(Records excerpted from a collection)
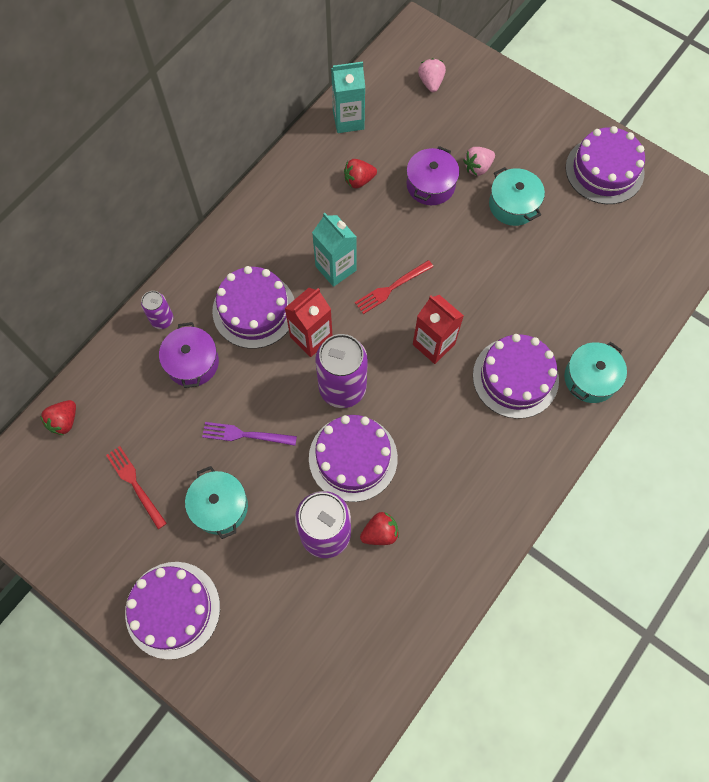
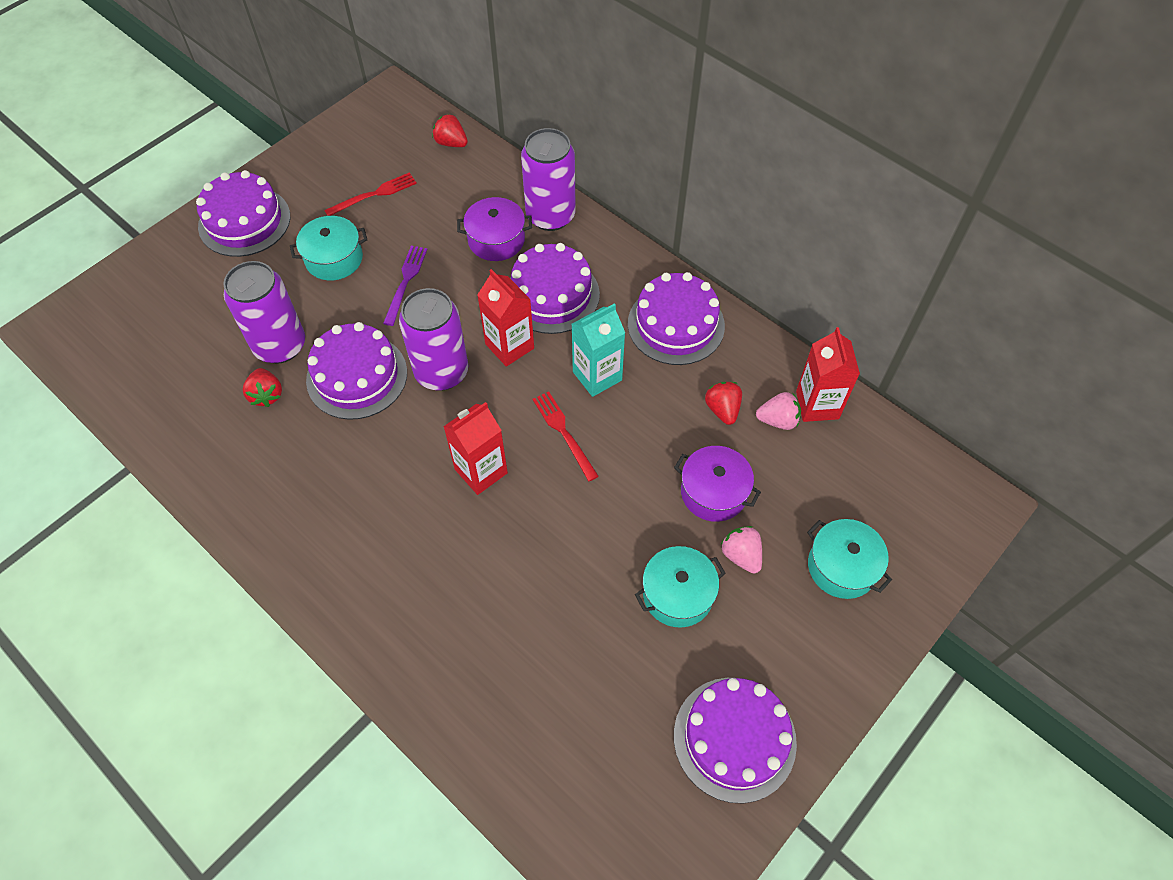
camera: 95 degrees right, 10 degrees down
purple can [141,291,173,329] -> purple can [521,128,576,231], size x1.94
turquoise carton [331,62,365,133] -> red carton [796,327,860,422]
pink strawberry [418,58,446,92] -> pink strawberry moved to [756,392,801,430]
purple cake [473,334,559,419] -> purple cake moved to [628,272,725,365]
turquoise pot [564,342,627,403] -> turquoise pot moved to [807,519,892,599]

→ **Problem details**
Write the records out again in full, exactly, and skip every picture.

→ **Answer**
camera: 95 degrees right, 10 degrees down
purple can [141,291,173,329] -> purple can [521,128,576,231], size x1.94
turquoise carton [331,62,365,133] -> red carton [796,327,860,422]
pink strawberry [418,58,446,92] -> pink strawberry moved to [756,392,801,430]
purple cake [473,334,559,419] -> purple cake moved to [628,272,725,365]
turquoise pot [564,342,627,403] -> turquoise pot moved to [807,519,892,599]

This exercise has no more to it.